**Material supplied**:
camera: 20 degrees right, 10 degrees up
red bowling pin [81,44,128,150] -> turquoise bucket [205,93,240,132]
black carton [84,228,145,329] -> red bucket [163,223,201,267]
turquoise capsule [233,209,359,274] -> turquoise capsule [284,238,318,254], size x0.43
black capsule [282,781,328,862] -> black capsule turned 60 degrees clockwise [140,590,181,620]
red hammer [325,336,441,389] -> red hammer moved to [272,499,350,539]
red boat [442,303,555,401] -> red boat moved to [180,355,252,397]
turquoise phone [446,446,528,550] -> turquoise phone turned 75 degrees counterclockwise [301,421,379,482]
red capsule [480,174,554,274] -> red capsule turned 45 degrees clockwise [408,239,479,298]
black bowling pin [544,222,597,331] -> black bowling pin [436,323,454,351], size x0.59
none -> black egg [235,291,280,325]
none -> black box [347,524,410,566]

* * *

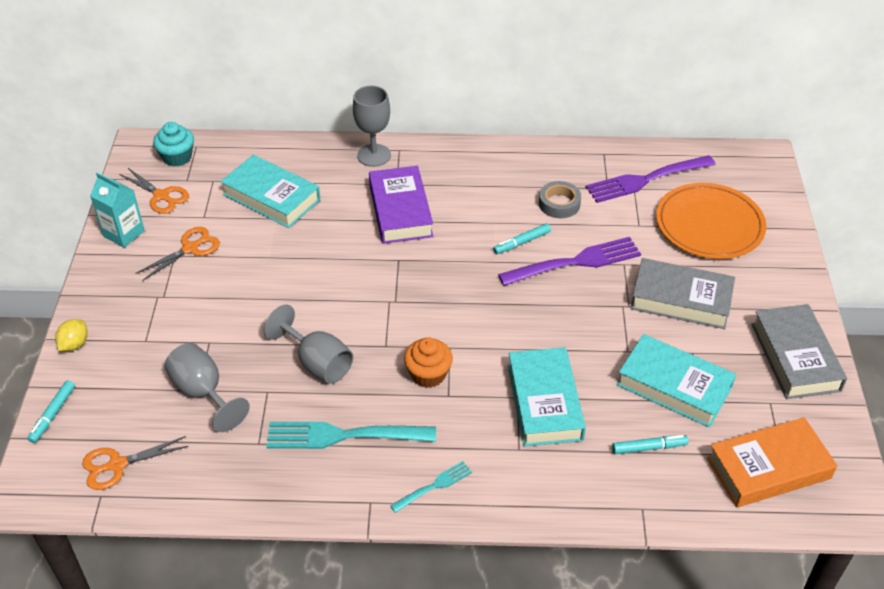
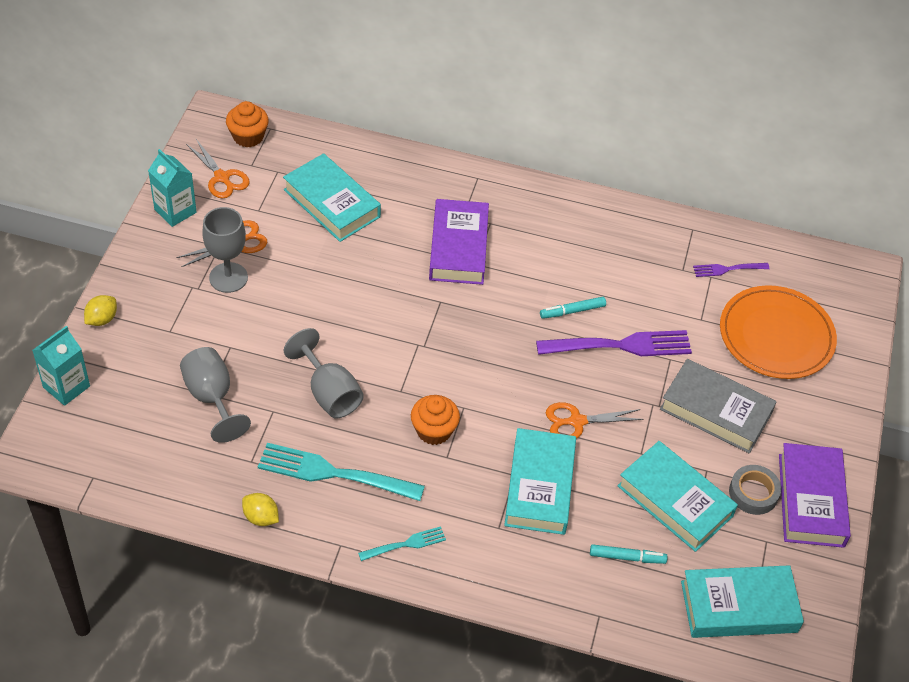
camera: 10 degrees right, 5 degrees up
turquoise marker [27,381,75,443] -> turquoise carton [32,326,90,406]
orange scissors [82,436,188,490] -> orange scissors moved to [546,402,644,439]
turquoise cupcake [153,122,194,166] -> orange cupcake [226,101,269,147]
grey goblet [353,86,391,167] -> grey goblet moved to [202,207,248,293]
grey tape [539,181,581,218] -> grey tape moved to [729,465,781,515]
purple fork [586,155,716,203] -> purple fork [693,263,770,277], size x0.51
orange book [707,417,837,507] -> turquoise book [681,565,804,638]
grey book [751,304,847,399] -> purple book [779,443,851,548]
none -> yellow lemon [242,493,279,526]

...

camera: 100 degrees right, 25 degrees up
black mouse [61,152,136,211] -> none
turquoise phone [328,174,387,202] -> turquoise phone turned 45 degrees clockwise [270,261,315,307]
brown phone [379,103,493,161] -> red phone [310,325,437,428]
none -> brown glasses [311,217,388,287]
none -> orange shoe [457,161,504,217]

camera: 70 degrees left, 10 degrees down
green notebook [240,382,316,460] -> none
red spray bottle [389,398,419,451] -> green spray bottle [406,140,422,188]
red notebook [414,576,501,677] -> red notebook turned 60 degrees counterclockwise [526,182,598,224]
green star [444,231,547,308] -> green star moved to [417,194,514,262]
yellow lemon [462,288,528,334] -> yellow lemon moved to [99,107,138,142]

**Problem to work on**:
Lines to set down from above: the line with "red bowling pin", the line with "none -> black box [347,524,410,566]", and every line between, each exactly as written.

**Exercise result**:
red bowling pin [81,44,128,150] -> turquoise bucket [205,93,240,132]
black carton [84,228,145,329] -> red bucket [163,223,201,267]
turquoise capsule [233,209,359,274] -> turquoise capsule [284,238,318,254], size x0.43
black capsule [282,781,328,862] -> black capsule turned 60 degrees clockwise [140,590,181,620]
red hammer [325,336,441,389] -> red hammer moved to [272,499,350,539]
red boat [442,303,555,401] -> red boat moved to [180,355,252,397]
turquoise phone [446,446,528,550] -> turquoise phone turned 75 degrees counterclockwise [301,421,379,482]
red capsule [480,174,554,274] -> red capsule turned 45 degrees clockwise [408,239,479,298]
black bowling pin [544,222,597,331] -> black bowling pin [436,323,454,351], size x0.59
none -> black egg [235,291,280,325]
none -> black box [347,524,410,566]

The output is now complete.